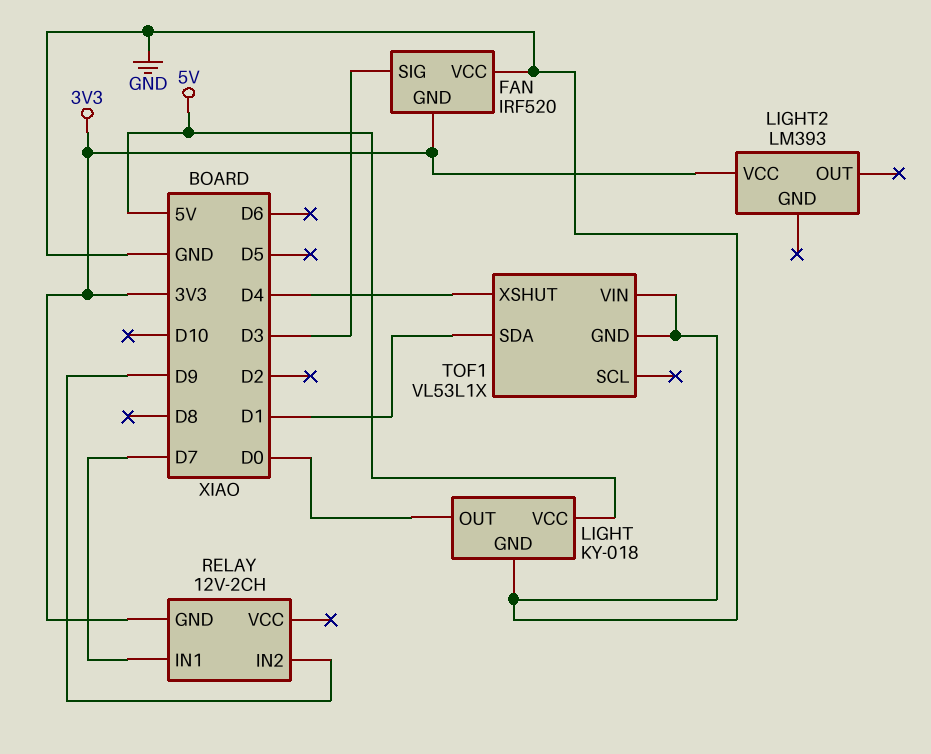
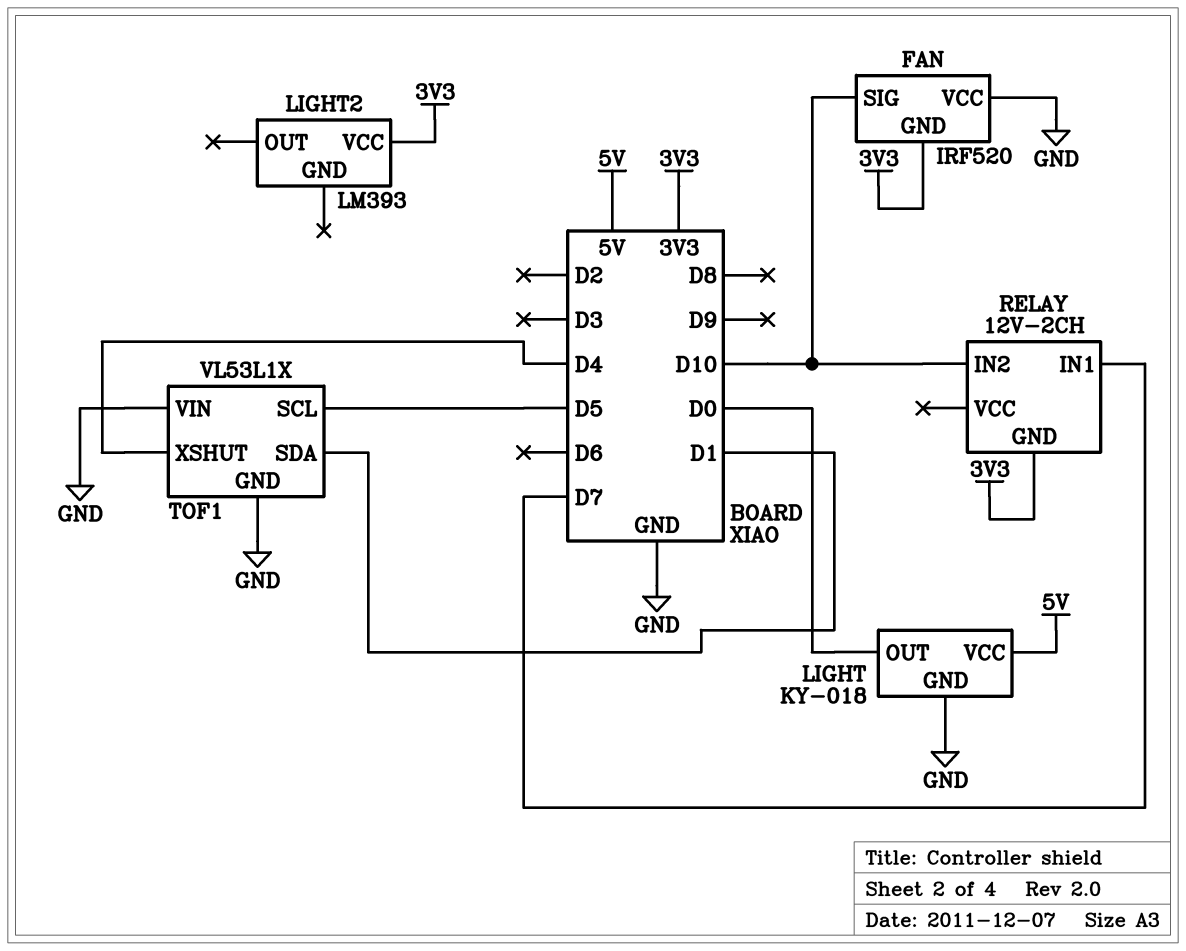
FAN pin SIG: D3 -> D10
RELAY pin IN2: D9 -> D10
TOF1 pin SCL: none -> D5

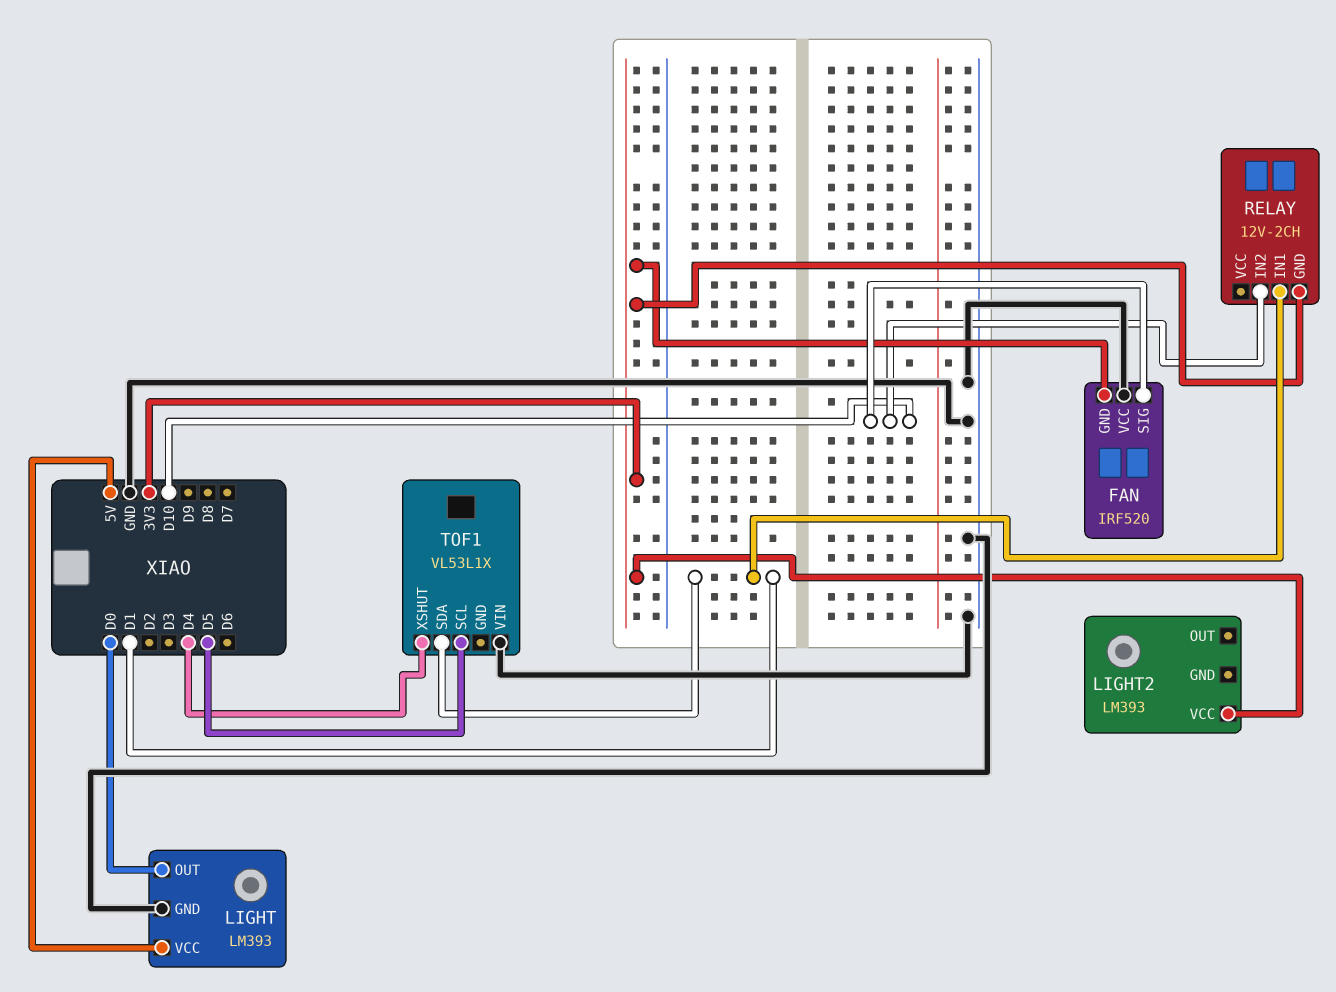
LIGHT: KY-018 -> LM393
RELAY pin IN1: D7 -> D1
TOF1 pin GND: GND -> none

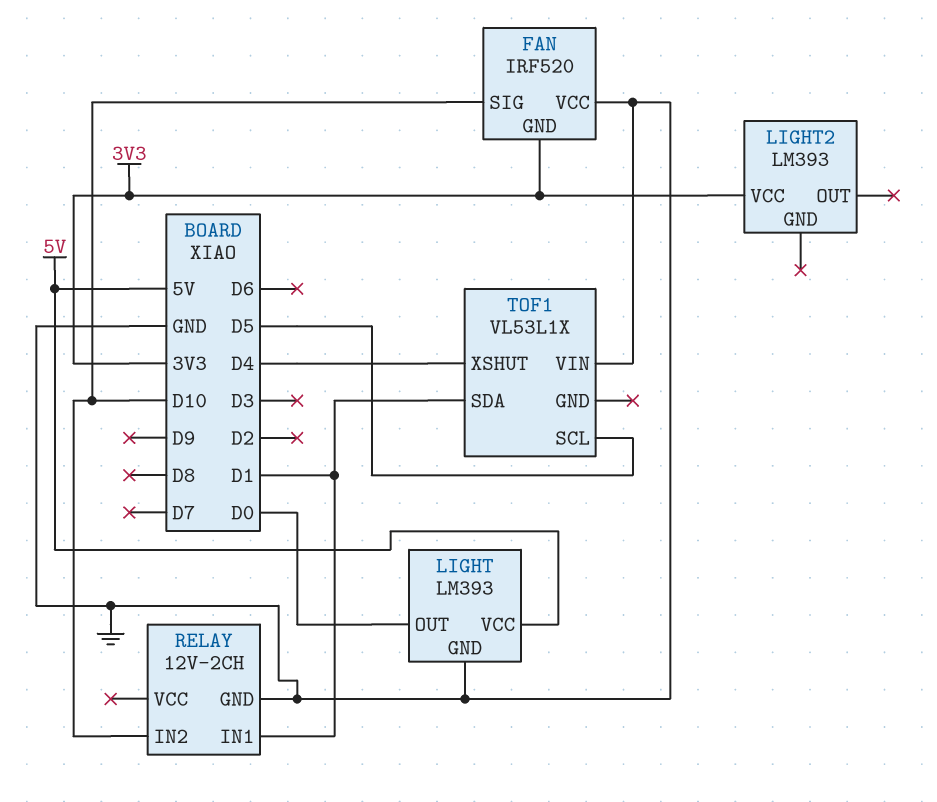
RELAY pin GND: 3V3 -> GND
^^^^
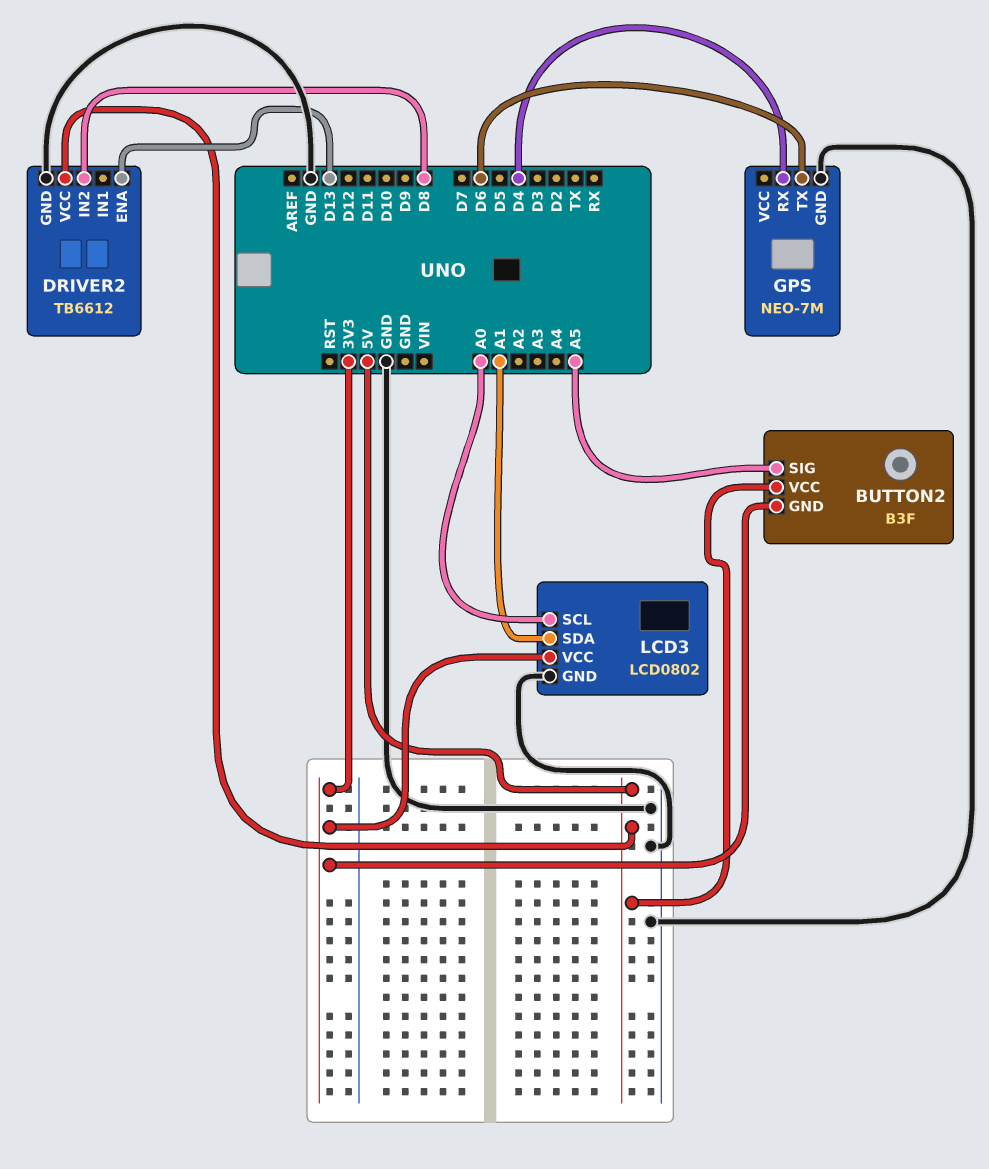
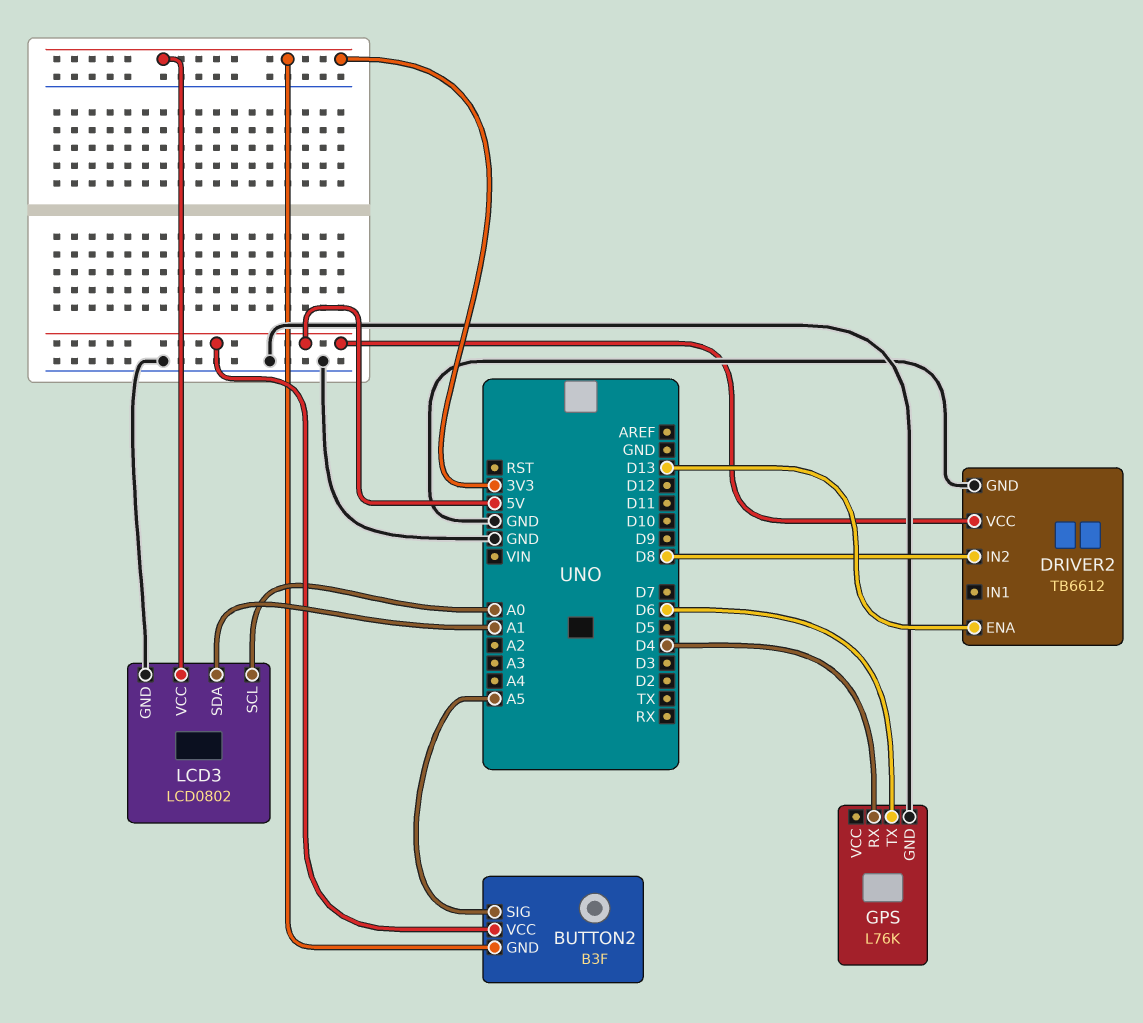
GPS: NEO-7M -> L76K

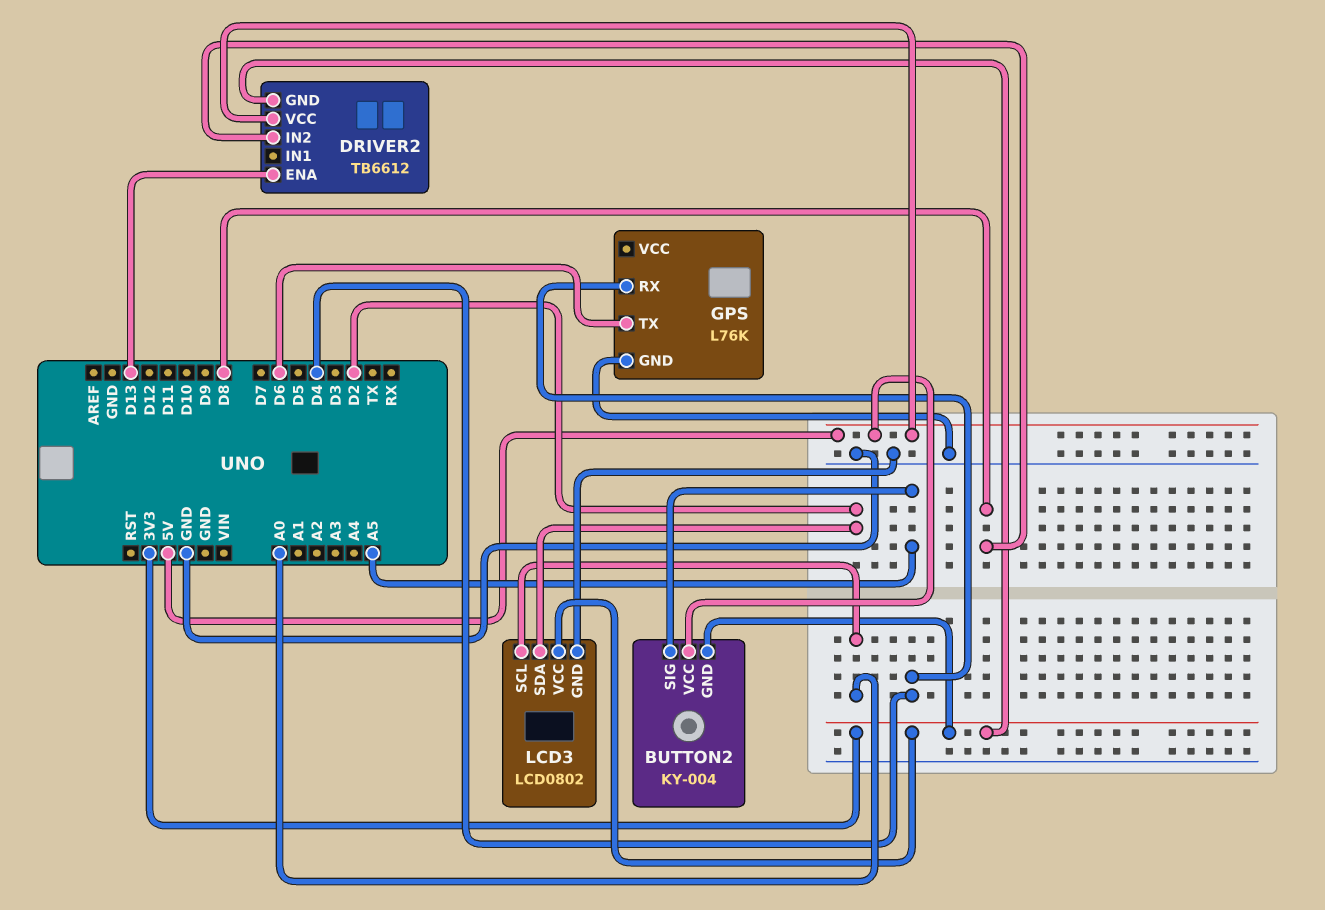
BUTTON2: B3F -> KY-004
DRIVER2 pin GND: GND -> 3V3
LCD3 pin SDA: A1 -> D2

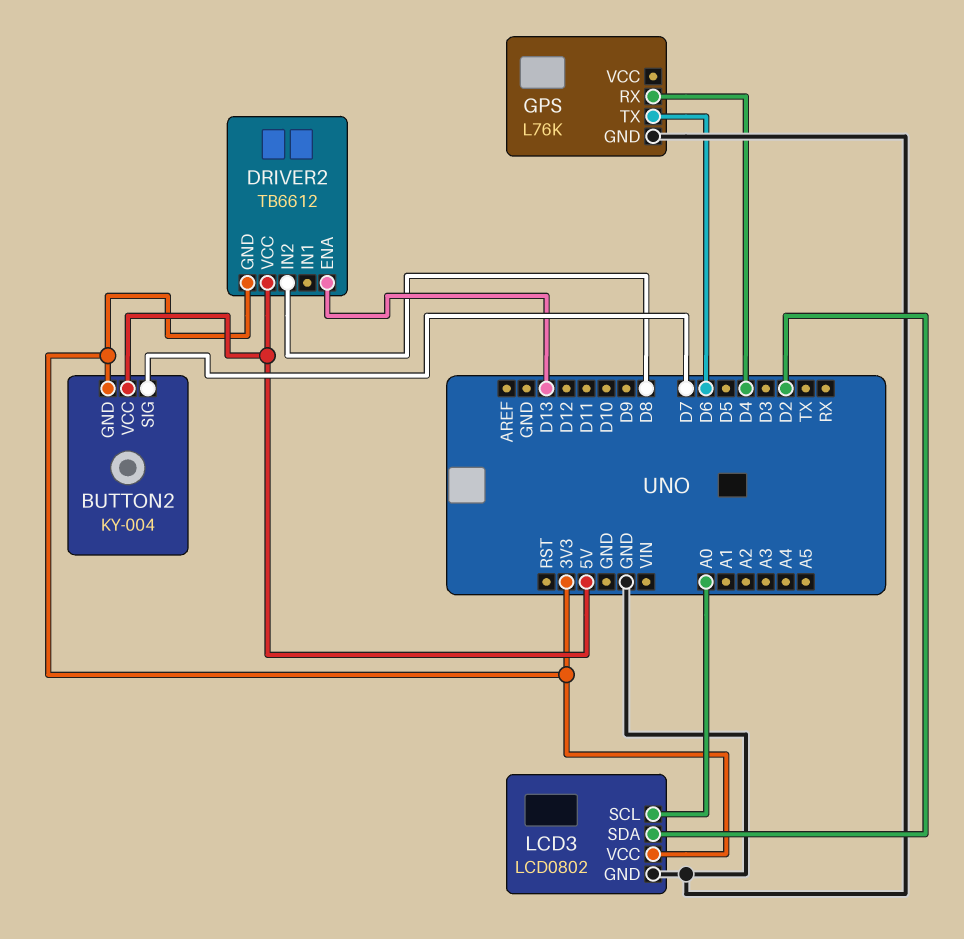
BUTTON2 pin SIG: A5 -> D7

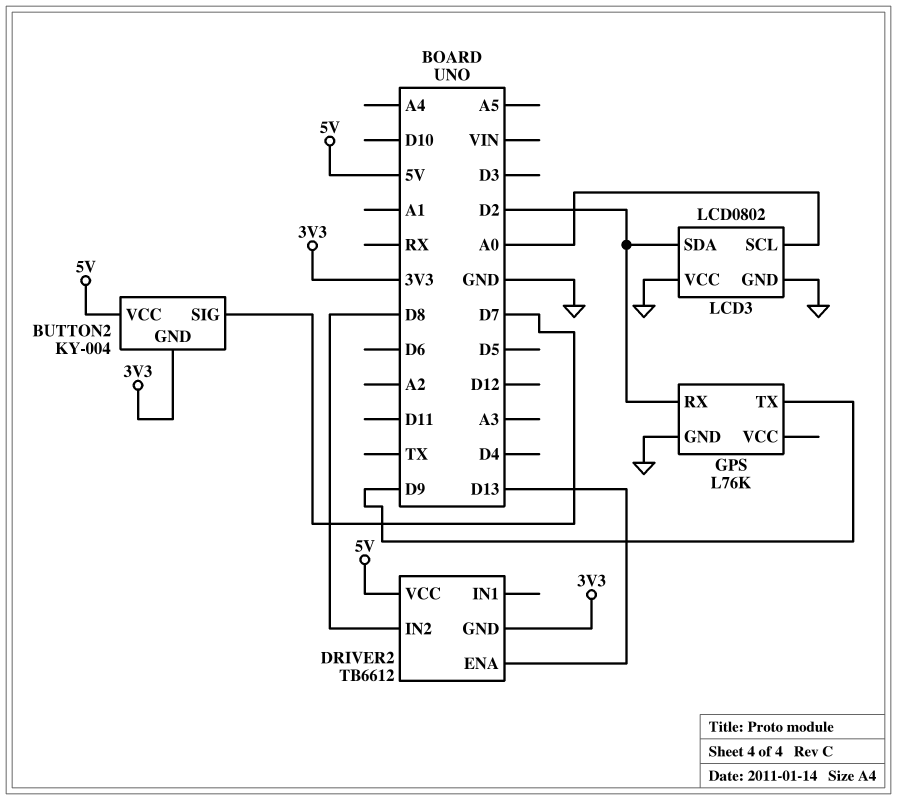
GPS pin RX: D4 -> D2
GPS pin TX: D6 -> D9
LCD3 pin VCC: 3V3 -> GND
^^^^
#### [ASSIGNMENT]
In the records above, everything from the line with "RELAY pin IN2: D9 -> D10" down to the line with "RELAY pin GND: 3V3 -> GND" is to be set down exactly, both ends included, with no pictures and no other lines.

#### [ANSWER SPACE]
RELAY pin IN2: D9 -> D10
TOF1 pin SCL: none -> D5

LIGHT: KY-018 -> LM393
RELAY pin IN1: D7 -> D1
TOF1 pin GND: GND -> none

RELAY pin GND: 3V3 -> GND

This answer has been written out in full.